** Given data follows **
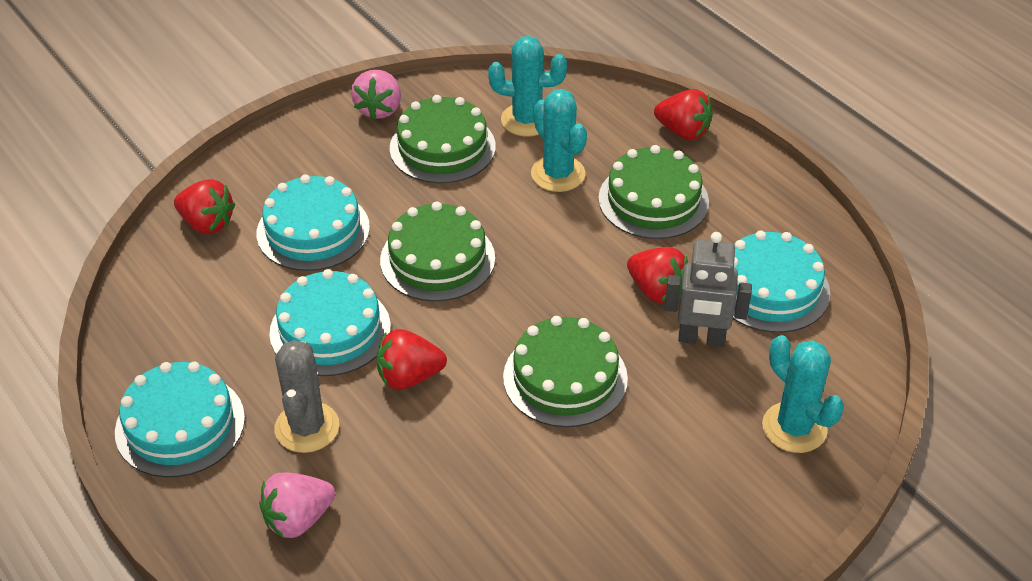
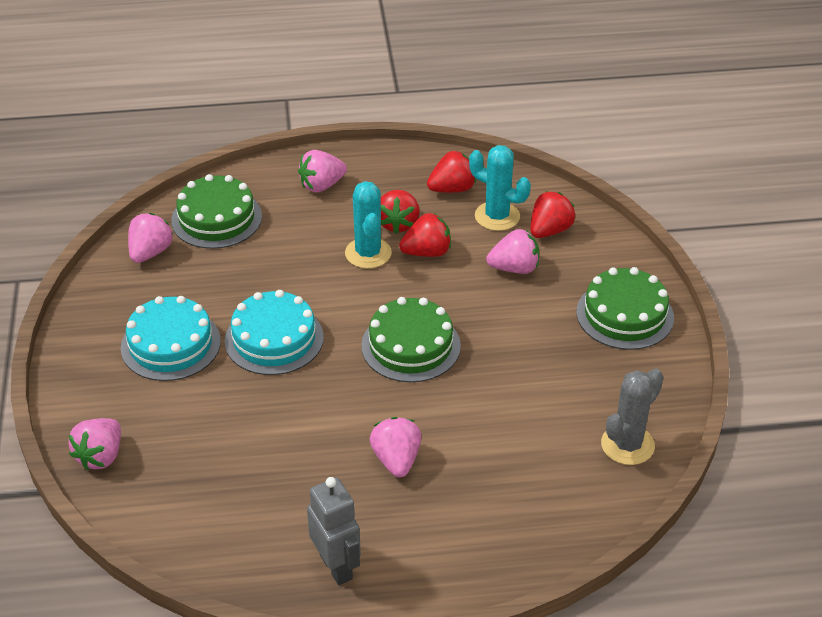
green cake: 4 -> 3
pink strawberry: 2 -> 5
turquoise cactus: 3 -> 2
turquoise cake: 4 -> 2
** End of Given data **
** Given data follows **
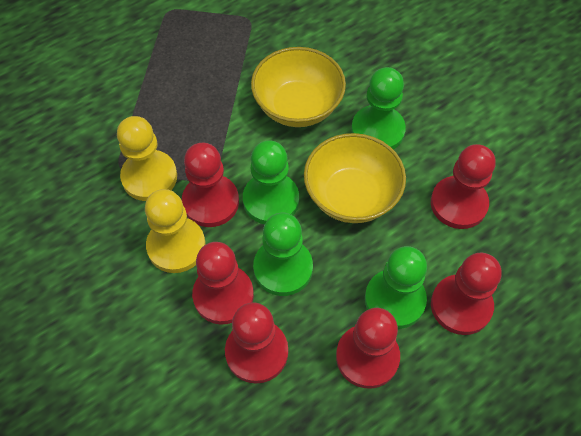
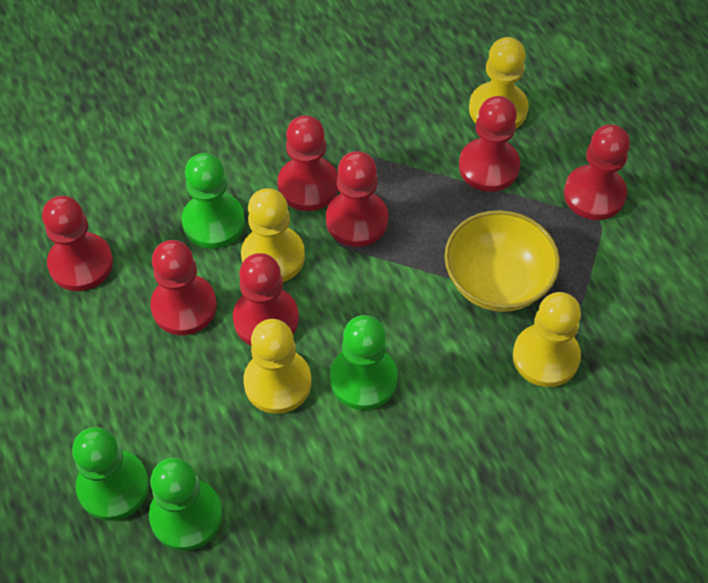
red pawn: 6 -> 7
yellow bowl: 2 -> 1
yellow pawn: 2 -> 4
** End of Given data **
Task
Starting at the line with "green cake: 4 -> 3" and ending at the line with "turquoise cake: 4 -> 2", print each line of the listing above exactly, with no other lines.

Written response
green cake: 4 -> 3
pink strawberry: 2 -> 5
turquoise cactus: 3 -> 2
turquoise cake: 4 -> 2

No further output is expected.